DATA EXCERPTS →
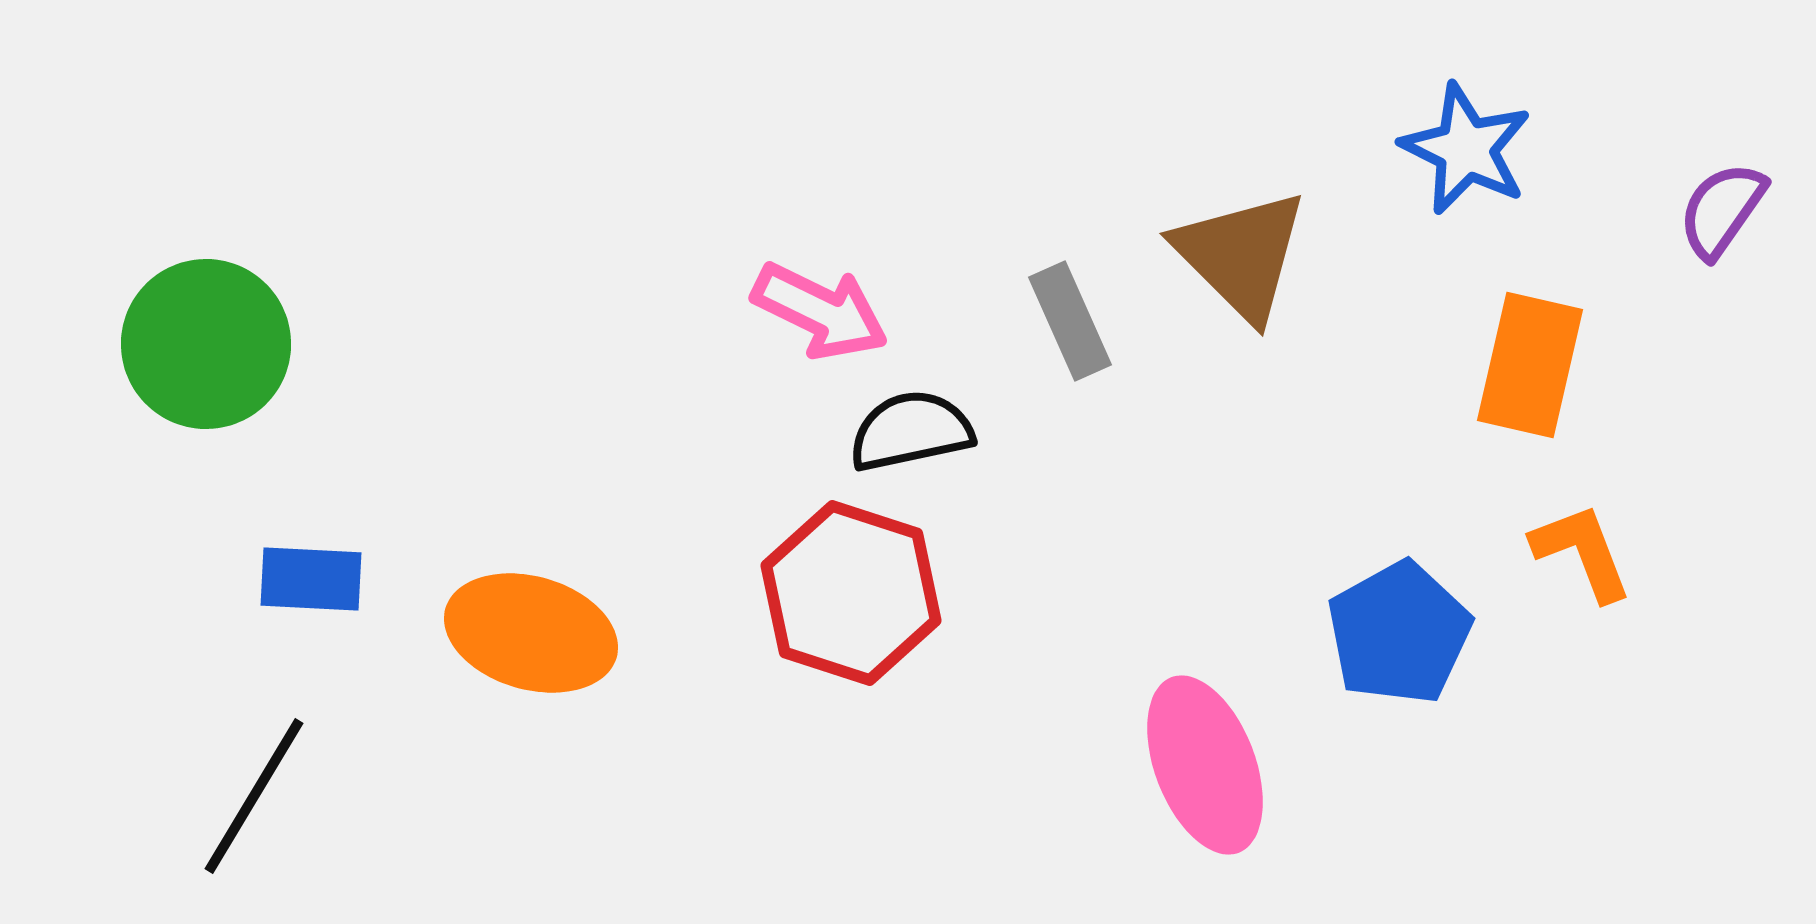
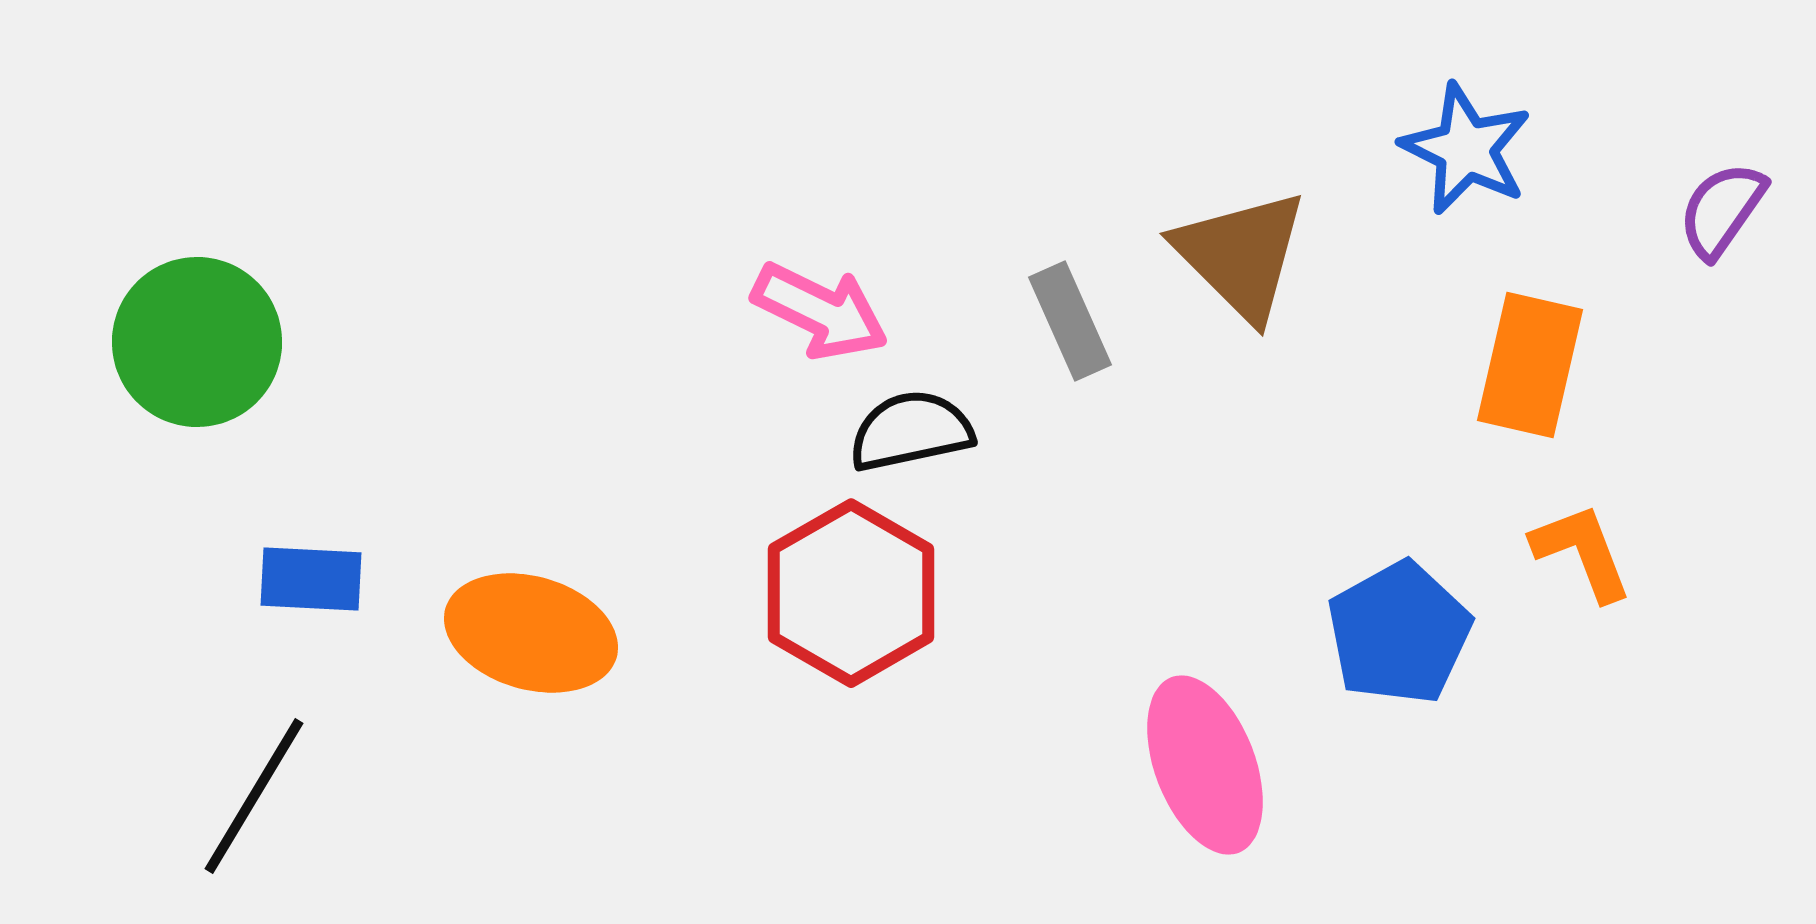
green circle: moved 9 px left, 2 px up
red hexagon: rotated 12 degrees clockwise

==

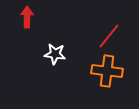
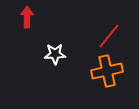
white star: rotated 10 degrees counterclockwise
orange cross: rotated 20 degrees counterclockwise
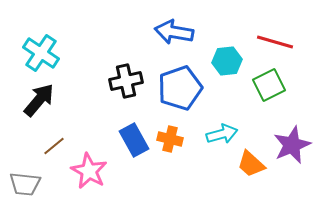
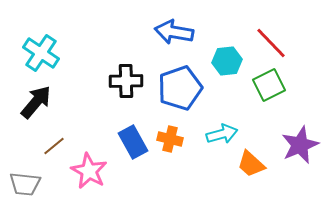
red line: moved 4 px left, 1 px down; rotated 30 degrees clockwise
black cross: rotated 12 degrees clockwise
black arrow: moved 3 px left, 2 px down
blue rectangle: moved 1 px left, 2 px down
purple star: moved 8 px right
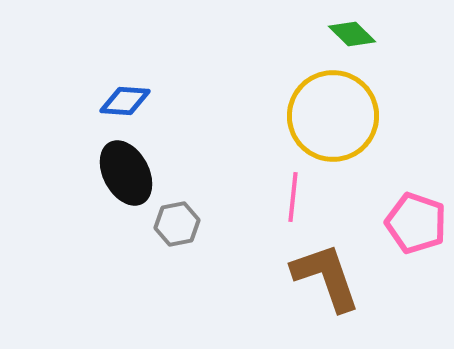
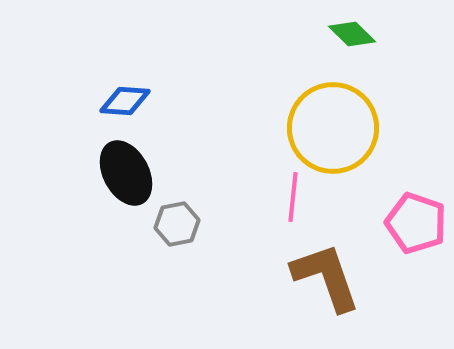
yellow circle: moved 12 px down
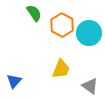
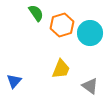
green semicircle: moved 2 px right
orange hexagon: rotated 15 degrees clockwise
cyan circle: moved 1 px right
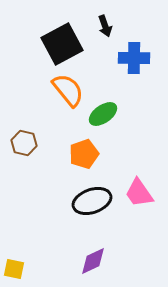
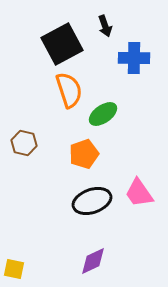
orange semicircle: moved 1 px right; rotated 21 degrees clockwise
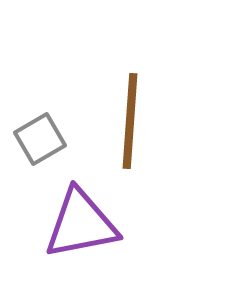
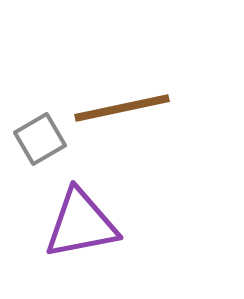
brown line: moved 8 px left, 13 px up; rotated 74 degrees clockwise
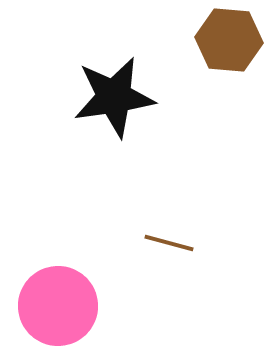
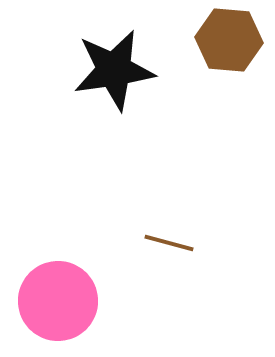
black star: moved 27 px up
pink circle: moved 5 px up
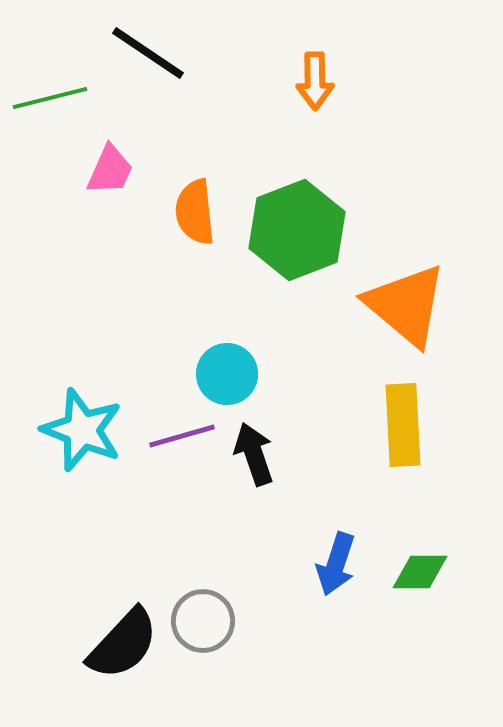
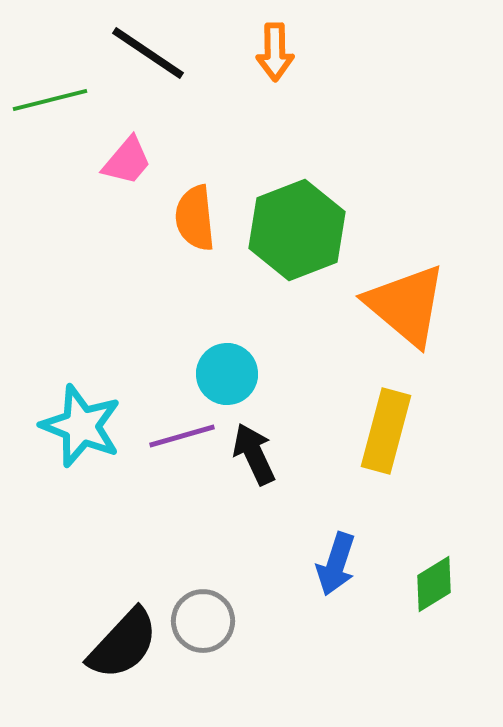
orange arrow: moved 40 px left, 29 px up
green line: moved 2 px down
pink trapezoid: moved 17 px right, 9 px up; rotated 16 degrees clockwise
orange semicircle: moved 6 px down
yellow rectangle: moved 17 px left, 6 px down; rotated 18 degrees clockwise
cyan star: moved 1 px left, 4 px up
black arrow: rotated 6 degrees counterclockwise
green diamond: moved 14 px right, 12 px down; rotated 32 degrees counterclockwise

==

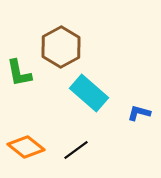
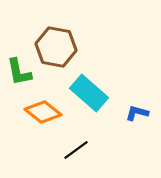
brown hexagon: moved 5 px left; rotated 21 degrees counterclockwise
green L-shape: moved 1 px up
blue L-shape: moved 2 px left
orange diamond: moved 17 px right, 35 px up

EXERCISE →
Look above for the line with "blue rectangle: moved 1 px left, 2 px down"; quote it and every line after it, stopping after the line with "green diamond: moved", exactly, with nothing added and without pictures.

SOLUTION →
blue rectangle: moved 1 px left, 2 px down
purple star: moved 8 px right
yellow circle: moved 12 px down
green semicircle: moved 2 px right
orange hexagon: rotated 15 degrees clockwise
cyan circle: moved 1 px right
orange semicircle: moved 1 px right; rotated 21 degrees clockwise
brown line: moved 8 px left, 13 px up; rotated 74 degrees clockwise
black star: moved 27 px up
pink circle: moved 5 px up
orange arrow: moved 40 px left, 29 px up
green line: moved 2 px down
pink trapezoid: moved 17 px right, 9 px up; rotated 16 degrees clockwise
orange semicircle: moved 6 px down
yellow rectangle: moved 17 px left, 6 px down; rotated 18 degrees clockwise
cyan star: moved 1 px left, 4 px up
black arrow: rotated 6 degrees counterclockwise
green diamond: moved 14 px right, 12 px down; rotated 32 degrees counterclockwise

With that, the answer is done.